EXERCISE REQUIREMENTS:
Everything from the line containing "(376, 450) = (248, 443): white" to the end of the listing is to be set down exactly, both ends included, and nothing before it.

COLLECTED MATERIAL:
***

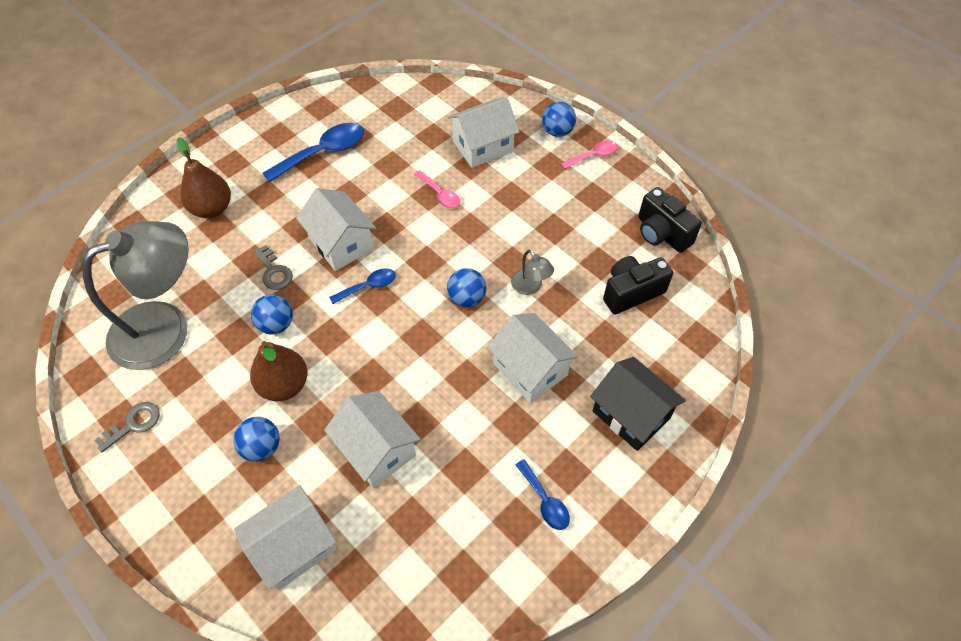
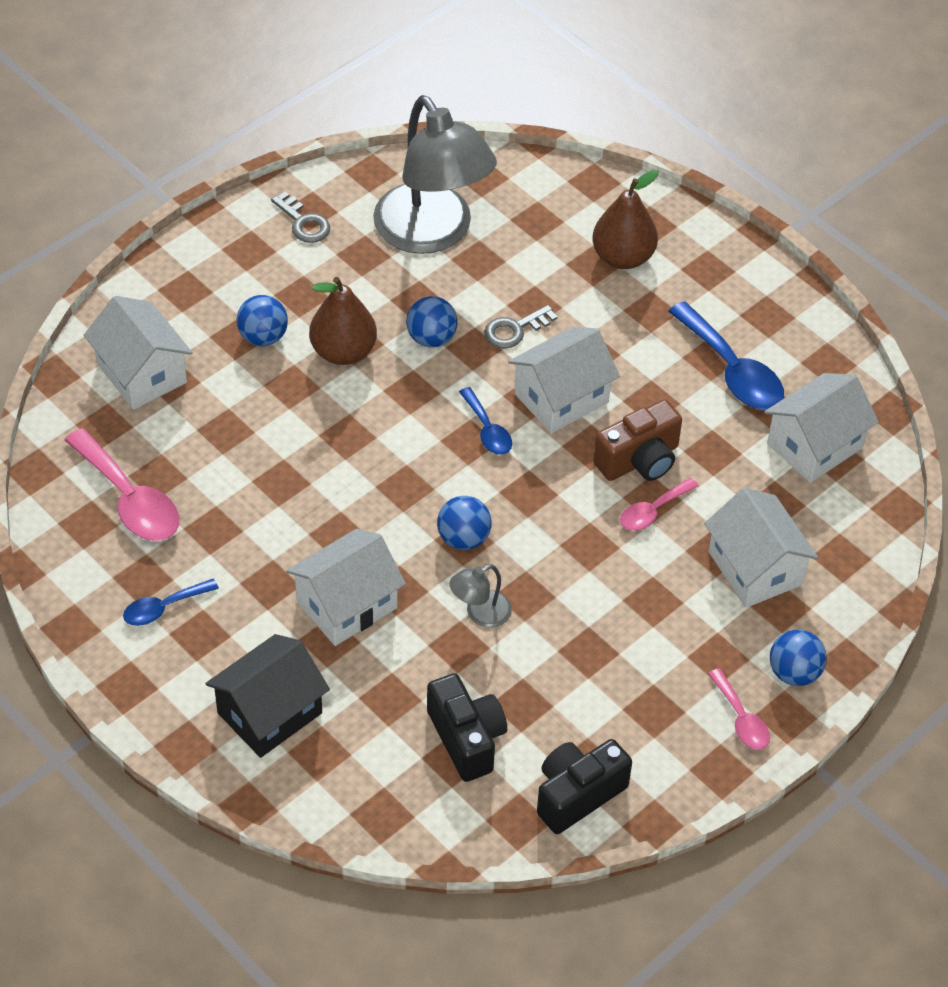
camera: 90 degrees right, 5 degrees down
(376, 450) = (248, 443): white house -> white house (814, 445)
(398, 201) = (639, 460): none -> brown camera
(435, 541) = (130, 499): none -> pink spoon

***

TASK RESULT:
(376, 450) = (248, 443): white house -> white house (814, 445)
(398, 201) = (639, 460): none -> brown camera
(435, 541) = (130, 499): none -> pink spoon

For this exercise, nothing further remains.